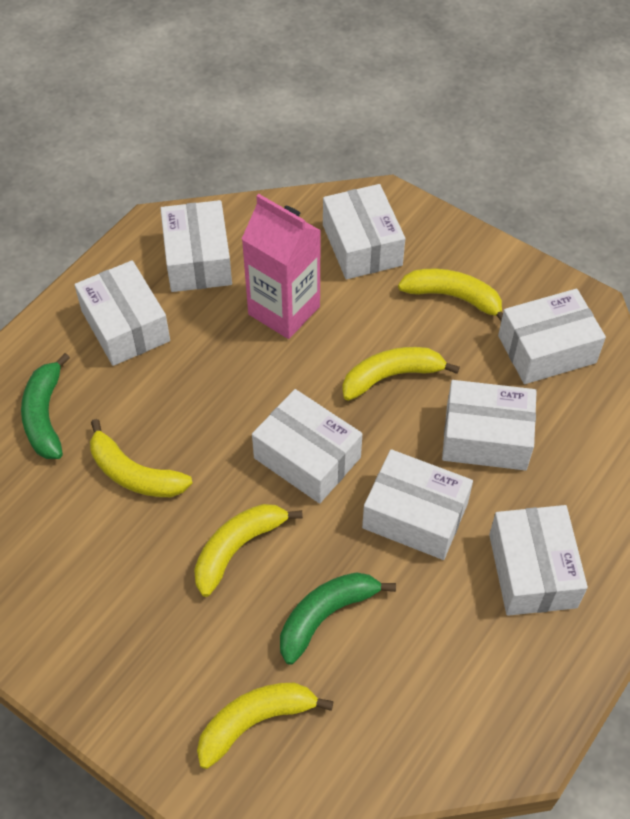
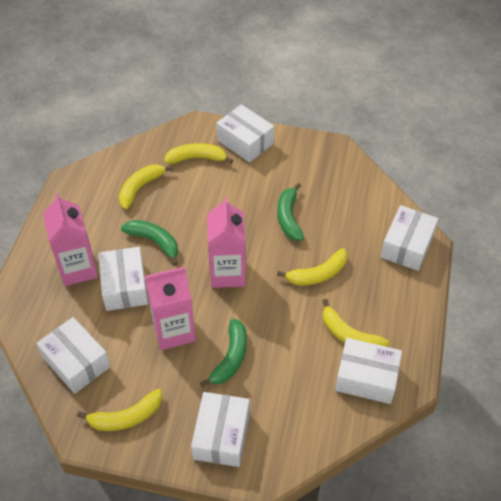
green banana: 2 -> 3
pink carton: 1 -> 3
white box: 8 -> 6

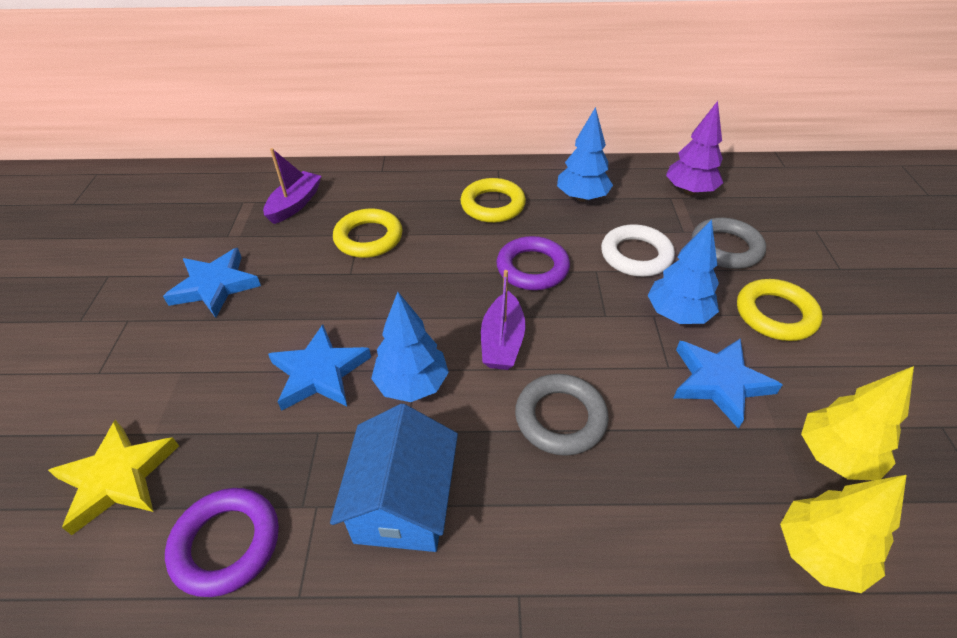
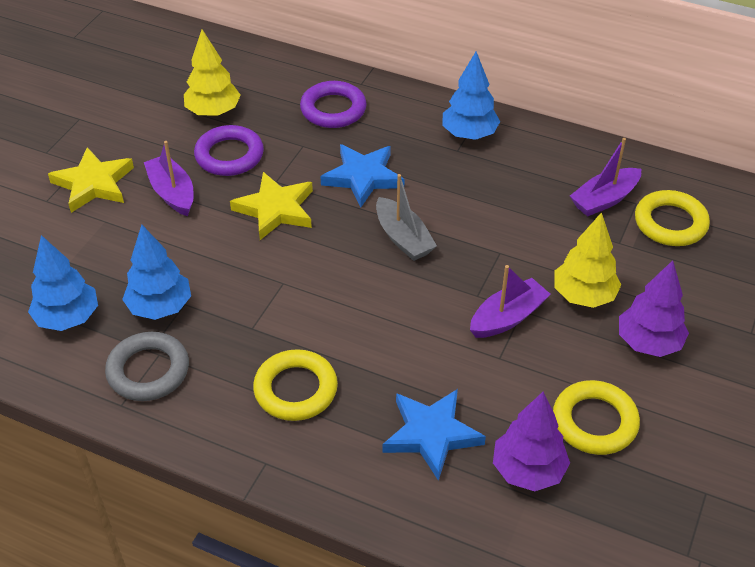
blue house: 1 -> 0
blue star: 3 -> 2
grey boat: 0 -> 1
grey ring: 2 -> 1
purple boat: 2 -> 3
purple tree: 1 -> 2
white ring: 1 -> 0
yellow star: 1 -> 2

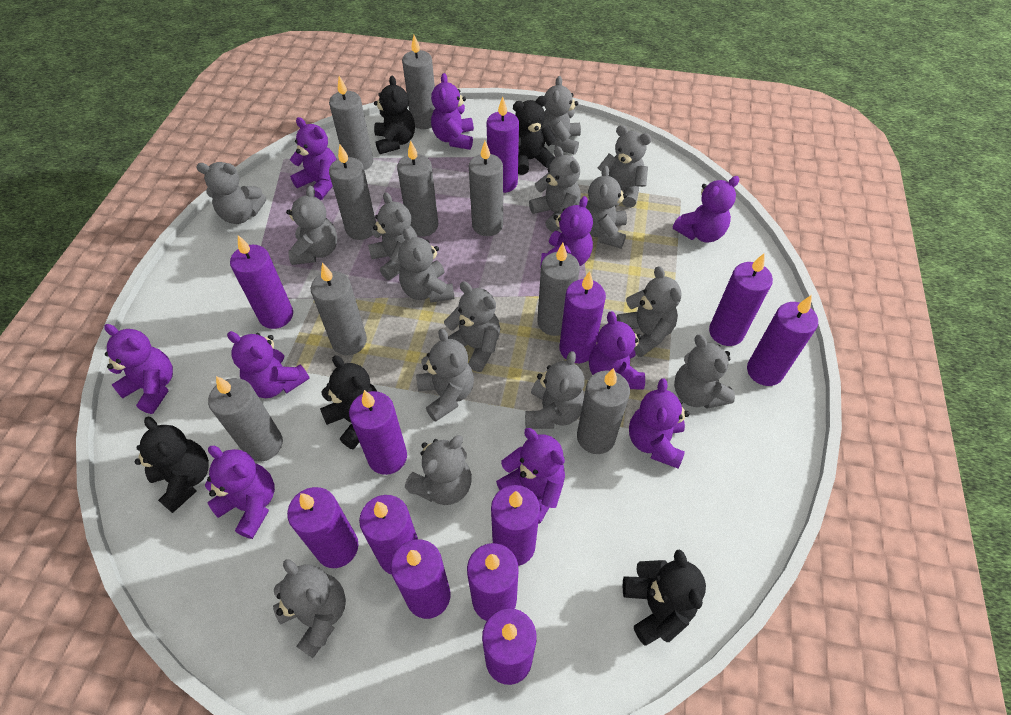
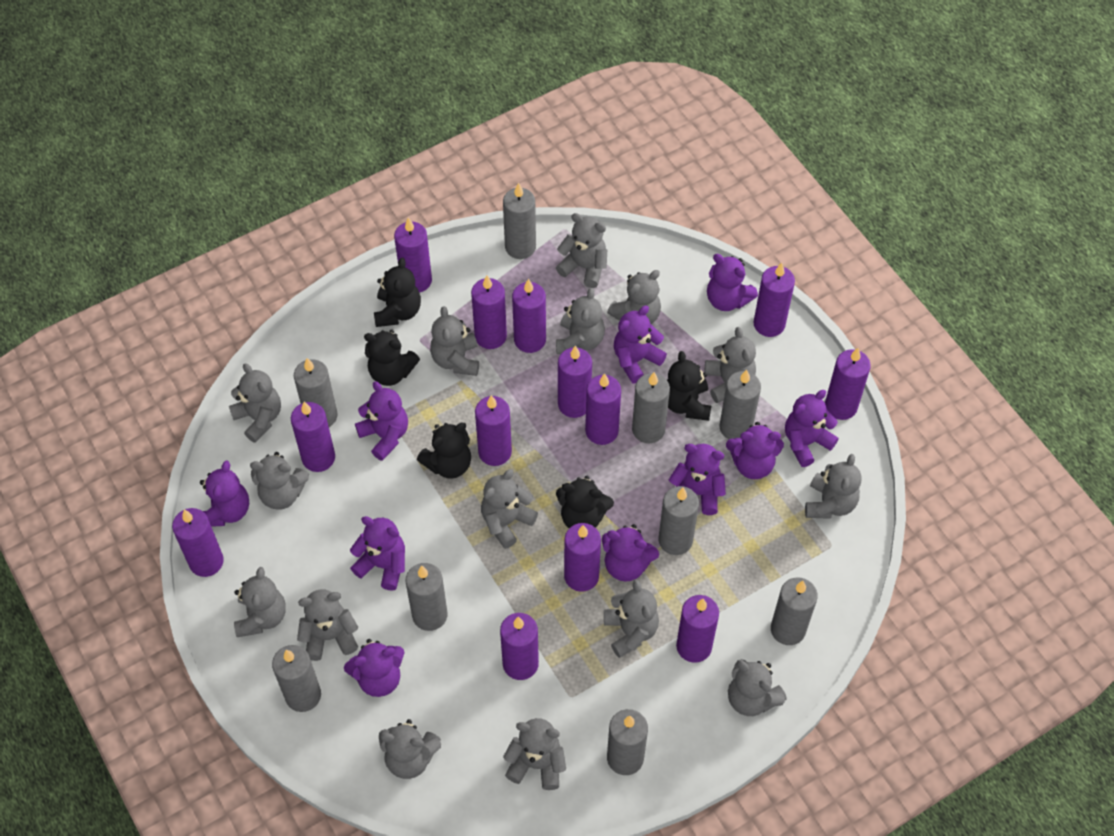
purple candle: 12 -> 13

-------

§ TASK ITEM
Return every entry above word for word, leaving pictures out.

§ WRITTEN ANSWER
green banana: 2 -> 3
pink carton: 1 -> 3
white box: 8 -> 6

blue house: 1 -> 0
blue star: 3 -> 2
grey boat: 0 -> 1
grey ring: 2 -> 1
purple boat: 2 -> 3
purple tree: 1 -> 2
white ring: 1 -> 0
yellow star: 1 -> 2

purple candle: 12 -> 13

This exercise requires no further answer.